** BEGIN DATASET EXTRACT **

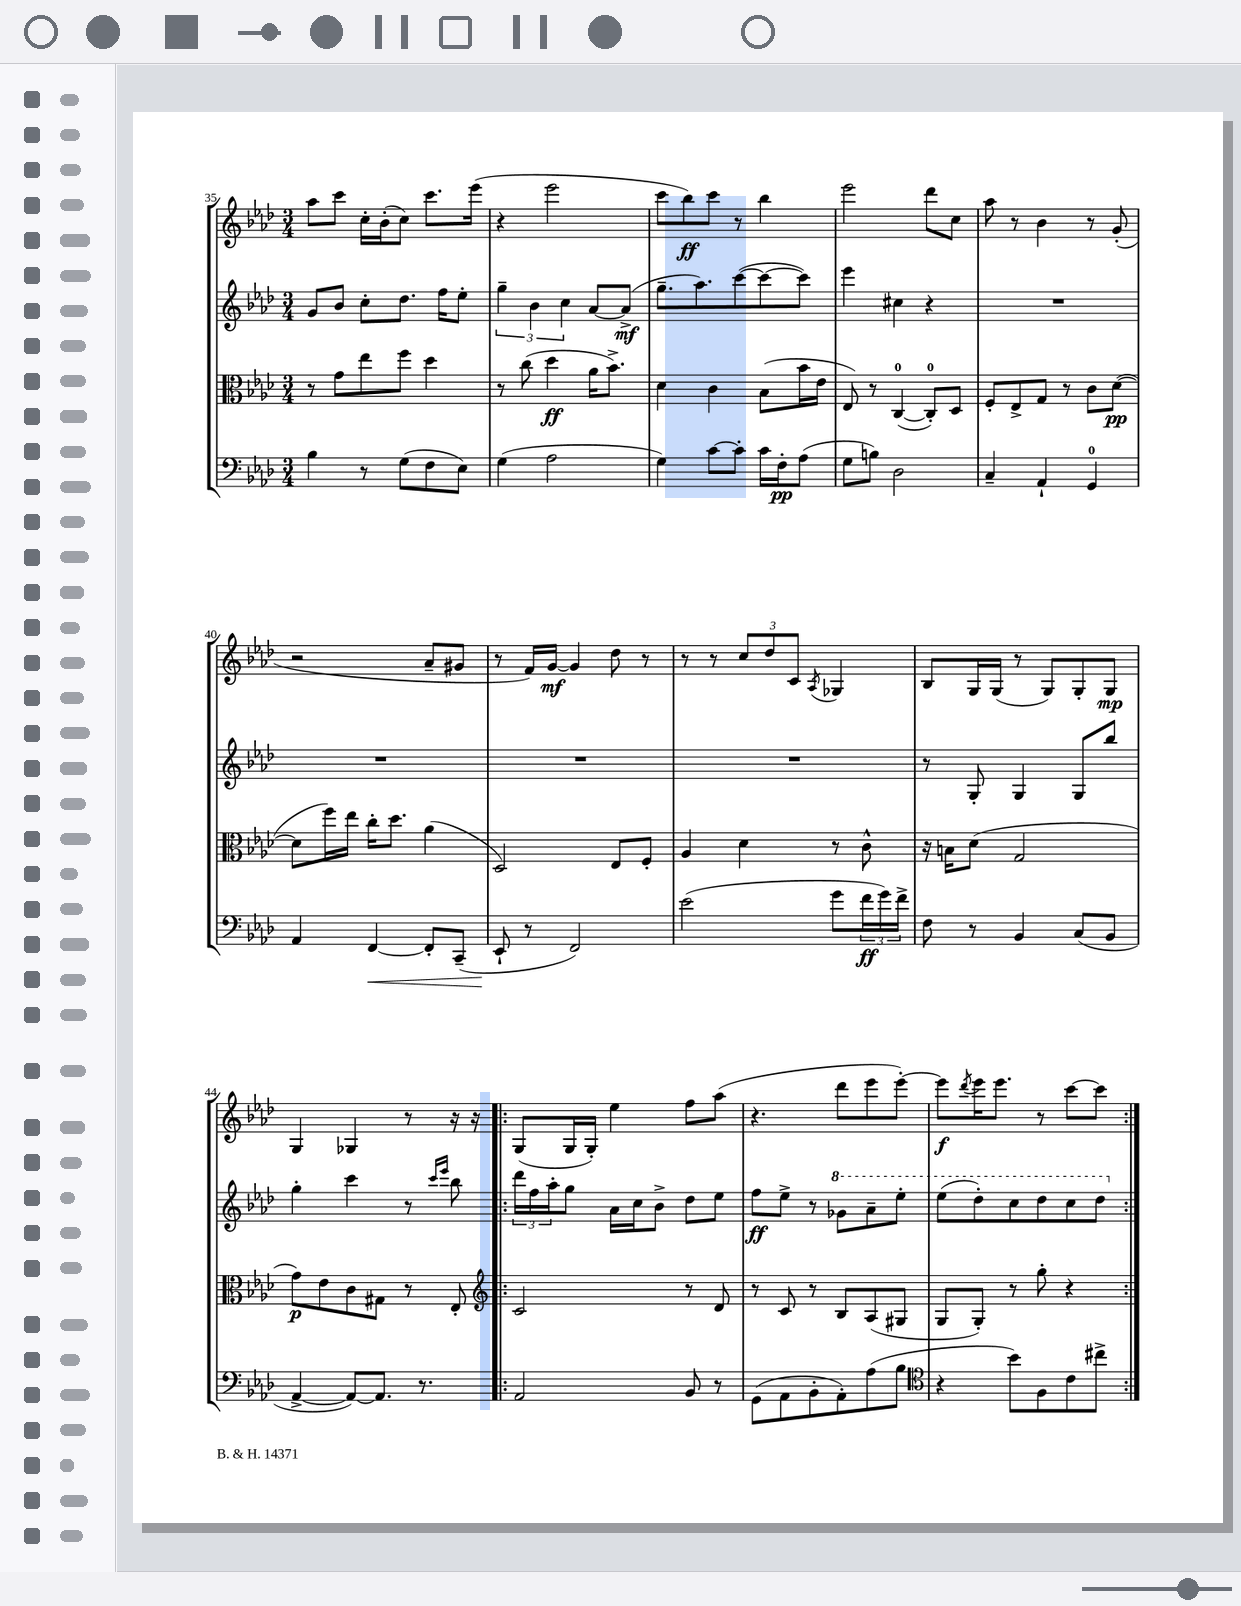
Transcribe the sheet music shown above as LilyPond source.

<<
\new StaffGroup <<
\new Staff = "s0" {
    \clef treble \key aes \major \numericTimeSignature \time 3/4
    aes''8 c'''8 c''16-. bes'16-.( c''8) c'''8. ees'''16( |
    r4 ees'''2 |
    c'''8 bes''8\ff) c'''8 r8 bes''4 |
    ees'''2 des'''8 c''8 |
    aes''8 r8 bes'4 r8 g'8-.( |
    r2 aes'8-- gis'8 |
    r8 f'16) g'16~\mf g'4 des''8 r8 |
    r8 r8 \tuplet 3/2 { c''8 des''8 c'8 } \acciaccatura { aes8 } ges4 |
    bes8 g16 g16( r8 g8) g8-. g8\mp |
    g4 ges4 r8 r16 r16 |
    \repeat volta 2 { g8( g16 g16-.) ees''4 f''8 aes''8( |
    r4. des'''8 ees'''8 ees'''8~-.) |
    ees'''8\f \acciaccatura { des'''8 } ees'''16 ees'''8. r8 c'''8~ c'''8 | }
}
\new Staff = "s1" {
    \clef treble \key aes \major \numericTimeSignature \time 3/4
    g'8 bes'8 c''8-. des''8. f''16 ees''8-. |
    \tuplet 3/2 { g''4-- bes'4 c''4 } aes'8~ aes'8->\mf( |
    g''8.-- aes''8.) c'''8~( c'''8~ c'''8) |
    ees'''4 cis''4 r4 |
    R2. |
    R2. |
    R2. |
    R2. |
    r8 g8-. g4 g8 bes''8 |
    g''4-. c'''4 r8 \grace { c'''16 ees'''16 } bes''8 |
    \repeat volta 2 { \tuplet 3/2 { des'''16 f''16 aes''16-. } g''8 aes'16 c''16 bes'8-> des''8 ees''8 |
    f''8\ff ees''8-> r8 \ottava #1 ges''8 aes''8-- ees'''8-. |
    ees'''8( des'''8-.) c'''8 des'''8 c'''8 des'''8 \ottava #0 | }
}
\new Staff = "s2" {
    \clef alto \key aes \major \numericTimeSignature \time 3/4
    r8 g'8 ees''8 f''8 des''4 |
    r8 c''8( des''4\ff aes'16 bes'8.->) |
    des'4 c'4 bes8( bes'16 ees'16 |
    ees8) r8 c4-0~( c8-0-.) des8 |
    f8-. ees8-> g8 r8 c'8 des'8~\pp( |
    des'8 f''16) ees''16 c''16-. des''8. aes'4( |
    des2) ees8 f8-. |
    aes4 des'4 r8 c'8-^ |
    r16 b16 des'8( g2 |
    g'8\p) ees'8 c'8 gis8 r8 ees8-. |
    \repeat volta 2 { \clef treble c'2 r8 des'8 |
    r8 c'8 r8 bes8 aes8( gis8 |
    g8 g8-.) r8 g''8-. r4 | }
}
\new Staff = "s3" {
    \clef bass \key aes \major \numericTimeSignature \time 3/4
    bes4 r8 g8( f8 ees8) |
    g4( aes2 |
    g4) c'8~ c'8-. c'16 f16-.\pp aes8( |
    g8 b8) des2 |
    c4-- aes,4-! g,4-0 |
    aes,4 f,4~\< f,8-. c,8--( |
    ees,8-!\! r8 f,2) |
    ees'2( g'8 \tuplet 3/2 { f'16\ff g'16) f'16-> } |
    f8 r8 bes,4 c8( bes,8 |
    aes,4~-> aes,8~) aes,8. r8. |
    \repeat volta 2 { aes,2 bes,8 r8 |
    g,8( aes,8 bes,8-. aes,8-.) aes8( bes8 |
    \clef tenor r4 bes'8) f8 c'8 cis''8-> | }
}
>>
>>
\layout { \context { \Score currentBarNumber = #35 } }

** END DATASET EXTRACT **

* _PROBLEM TO WORK ON_
Collect every line of the notated music entries above that contains the string "volta", and copy each one in full.

* _CORRECT ANSWER_
    \repeat volta 2 { g8( g16 g16-.) ees''4 f''8 aes''8( |
    \repeat volta 2 { \tuplet 3/2 { des'''16 f''16 aes''16-. } g''8 aes'16 c''16 bes'8-> des''8 ees''8 |
    \repeat volta 2 { \clef treble c'2 r8 des'8 |
    \repeat volta 2 { aes,2 bes,8 r8 |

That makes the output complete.